**What you need to do**
Output the data unchanged and complete, minus the images.

**Data provided**
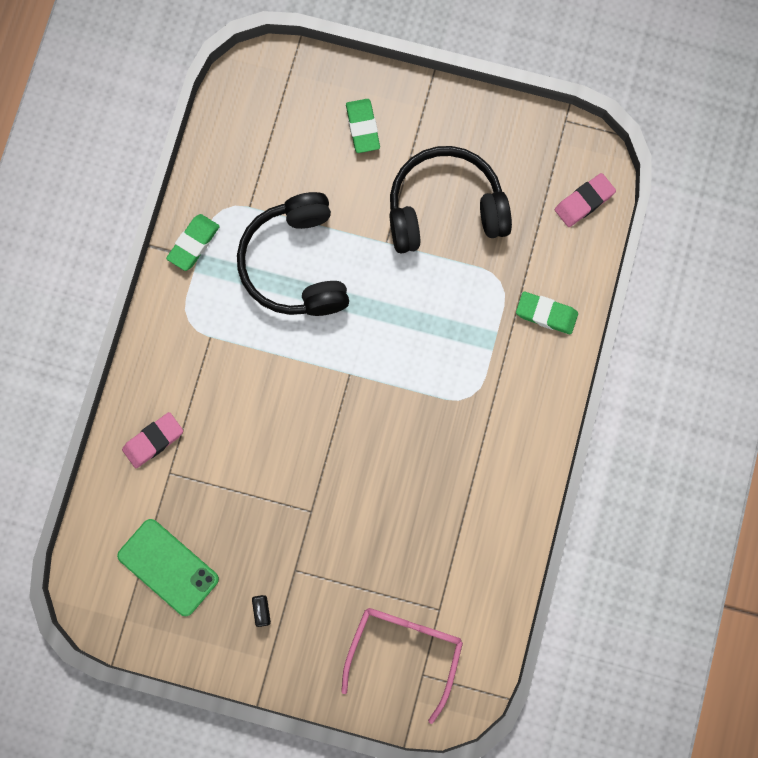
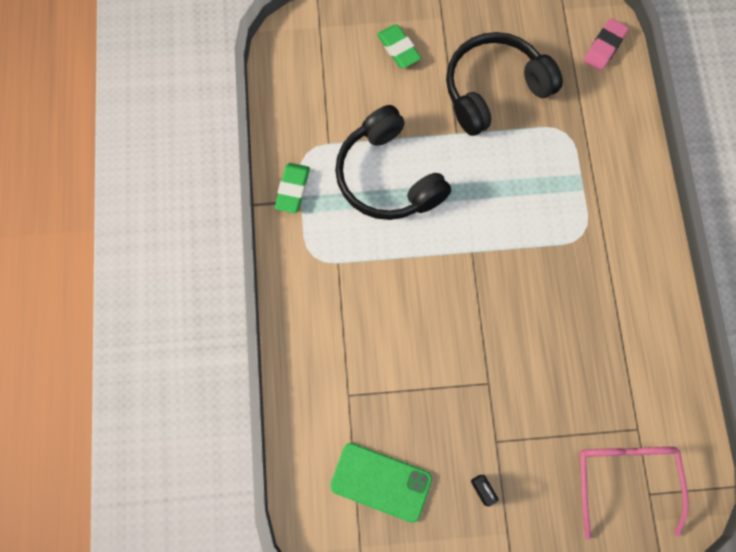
camera: 20 degrees left, 5 degrees down
(153, 441) = (323, 371): pink eraser -> none
(546, 314) = (614, 145): green eraser -> none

**Solution to the exercise**
camera: 20 degrees left, 5 degrees down
(153, 441) = (323, 371): pink eraser -> none
(546, 314) = (614, 145): green eraser -> none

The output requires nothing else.